* _STUDY MATERIAL_
════════════════
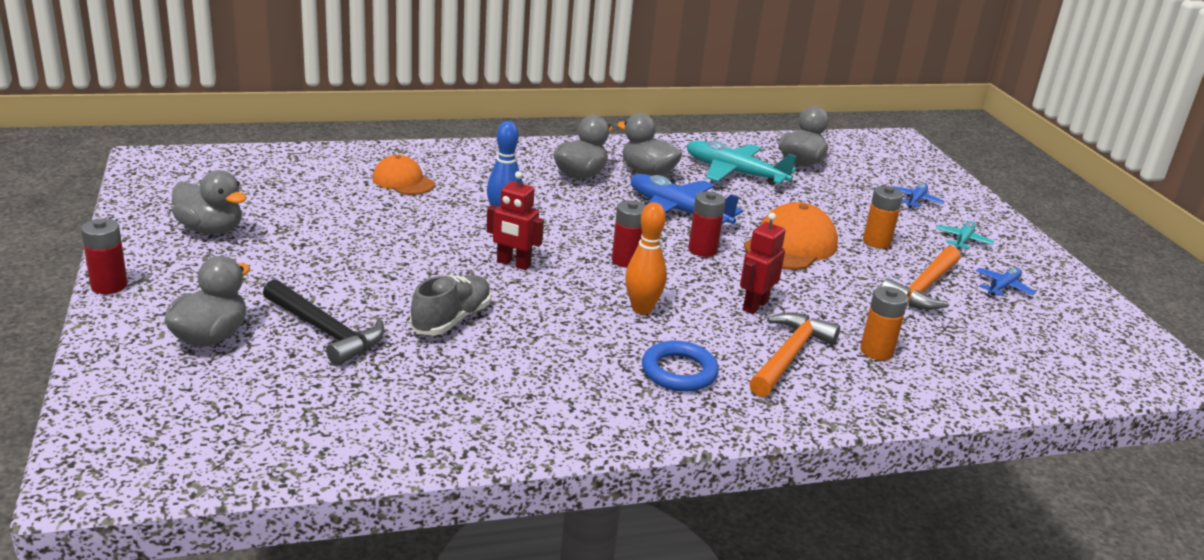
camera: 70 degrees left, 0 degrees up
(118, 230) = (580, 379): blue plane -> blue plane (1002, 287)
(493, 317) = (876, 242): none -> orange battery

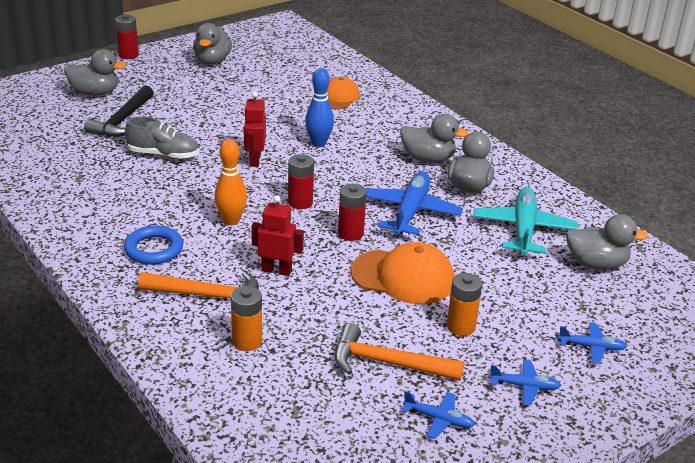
camera: 70 degrees right, 5 degrees up
(963, 240) = (524, 386): turquoise plane -> blue plane

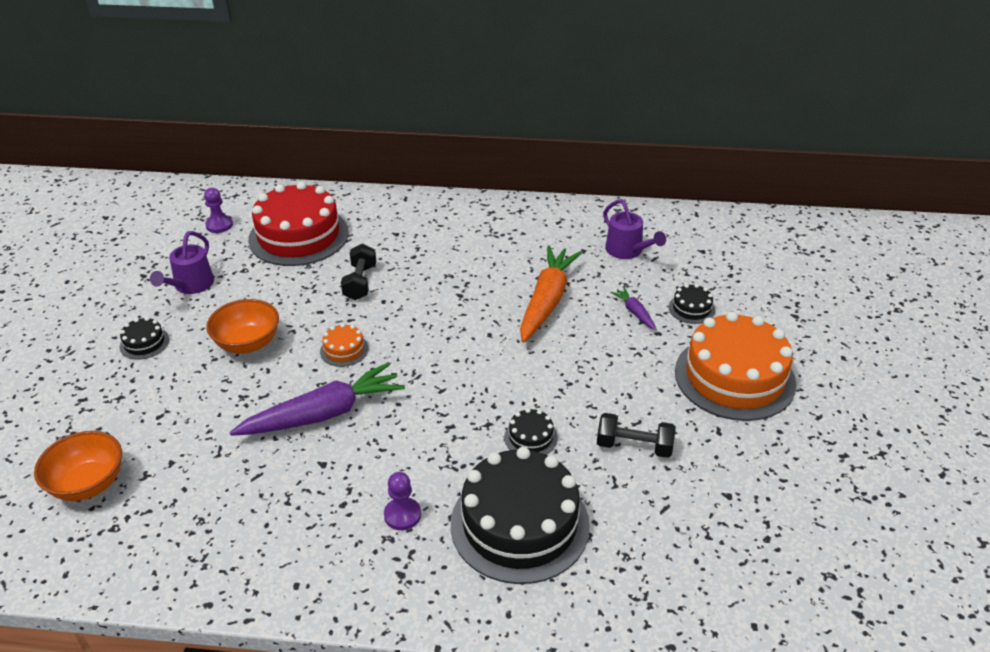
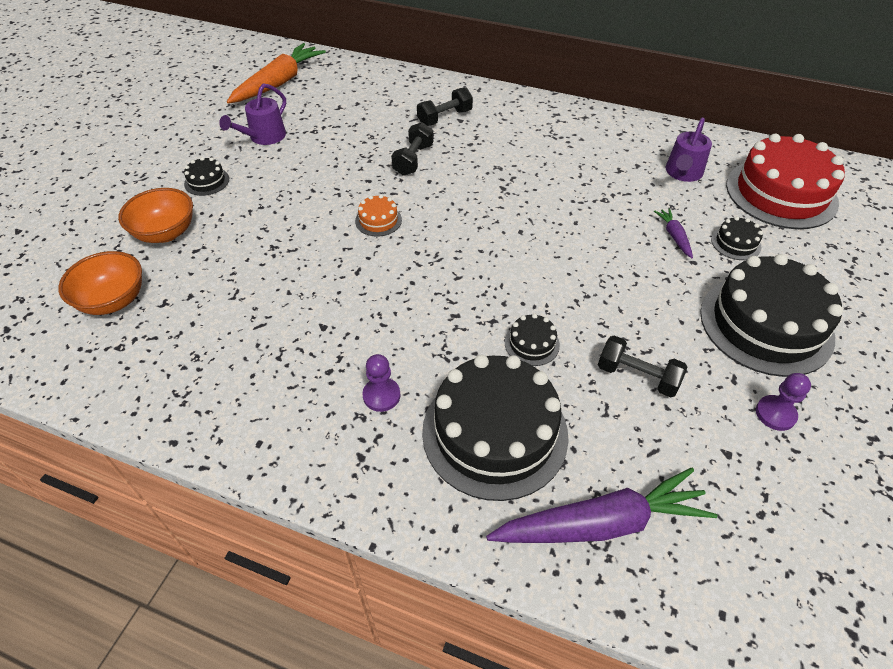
camera: 15 degrees right, 10 degrees up
(219, 225) = (306, 88): purple pawn -> purple pawn (775, 414)
(248, 343) = (294, 198): orange bowl -> orange bowl (166, 233)
(298, 236) = (372, 108): red cake -> red cake (781, 193)
(323, 414) = (340, 278): purple carrot -> purple carrot (601, 523)
(379, 234) = (444, 118): none -> black dumbbell
(547, 301) = (587, 208): orange carrot -> orange carrot (279, 83)
(627, 251) = (682, 173): purple watering can -> purple watering can turned 45 degrees clockwise
(734, 377) = (766, 324): orange cake -> black cake

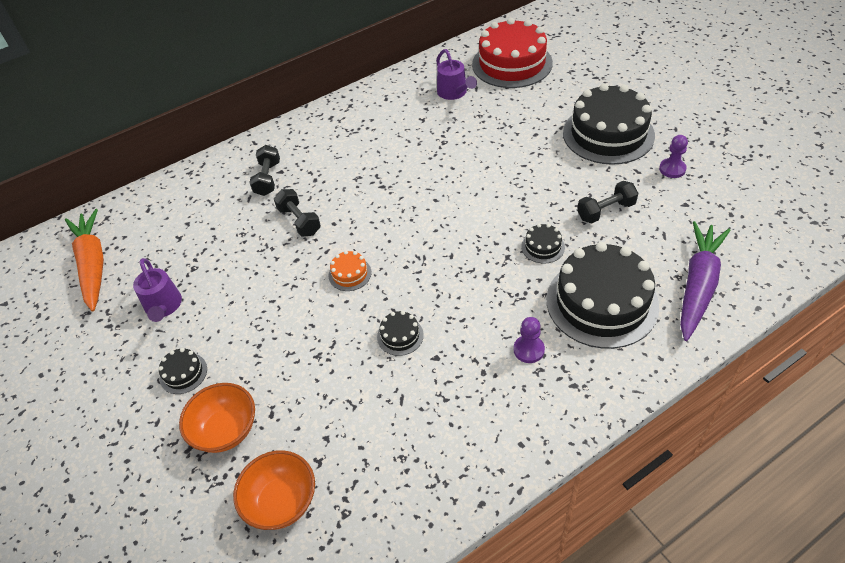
camera: 50 degrees left, 0 degrees up
(674, 236) = (506, 130): purple carrot -> none
(736, 243) = (536, 107): black cake -> black cake (400, 336)

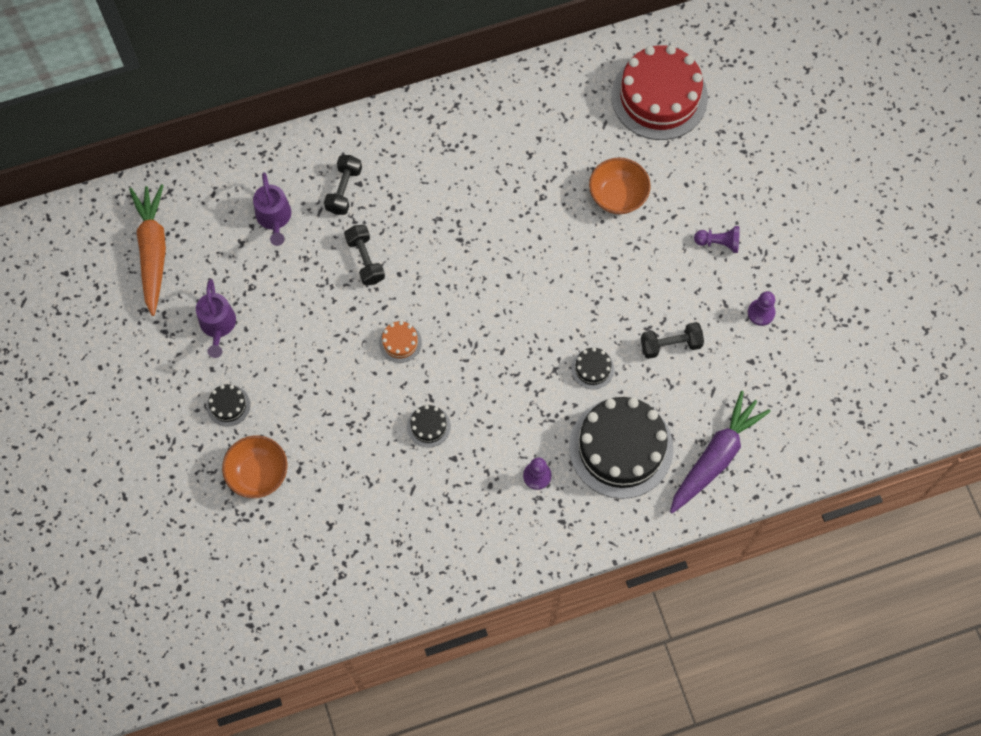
camera: 10 degrees right, 20 degrees up
(282, 501) = (293, 550): orange bowl -> orange bowl (617, 196)
(454, 93) = (578, 124): purple watering can -> purple watering can (274, 218)
(608, 134) = (718, 243): black cake -> purple pawn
════════════════
Output each line above exactly. Skip the images.

camera: 70 degrees left, 0 degrees up
(118, 230) = (580, 379): blue plane -> blue plane (1002, 287)
(493, 317) = (876, 242): none -> orange battery

camera: 70 degrees right, 5 degrees up
(963, 240) = (524, 386): turquoise plane -> blue plane

camera: 15 degrees right, 10 degrees up
(219, 225) = (306, 88): purple pawn -> purple pawn (775, 414)
(248, 343) = (294, 198): orange bowl -> orange bowl (166, 233)
(298, 236) = (372, 108): red cake -> red cake (781, 193)
(323, 414) = (340, 278): purple carrot -> purple carrot (601, 523)
(379, 234) = (444, 118): none -> black dumbbell
(547, 301) = (587, 208): orange carrot -> orange carrot (279, 83)
(627, 251) = (682, 173): purple watering can -> purple watering can turned 45 degrees clockwise
(734, 377) = (766, 324): orange cake -> black cake

camera: 50 degrees left, 0 degrees up
(674, 236) = (506, 130): purple carrot -> none
(736, 243) = (536, 107): black cake -> black cake (400, 336)

camera: 10 degrees right, 20 degrees up
(282, 501) = (293, 550): orange bowl -> orange bowl (617, 196)
(454, 93) = (578, 124): purple watering can -> purple watering can (274, 218)
(608, 134) = (718, 243): black cake -> purple pawn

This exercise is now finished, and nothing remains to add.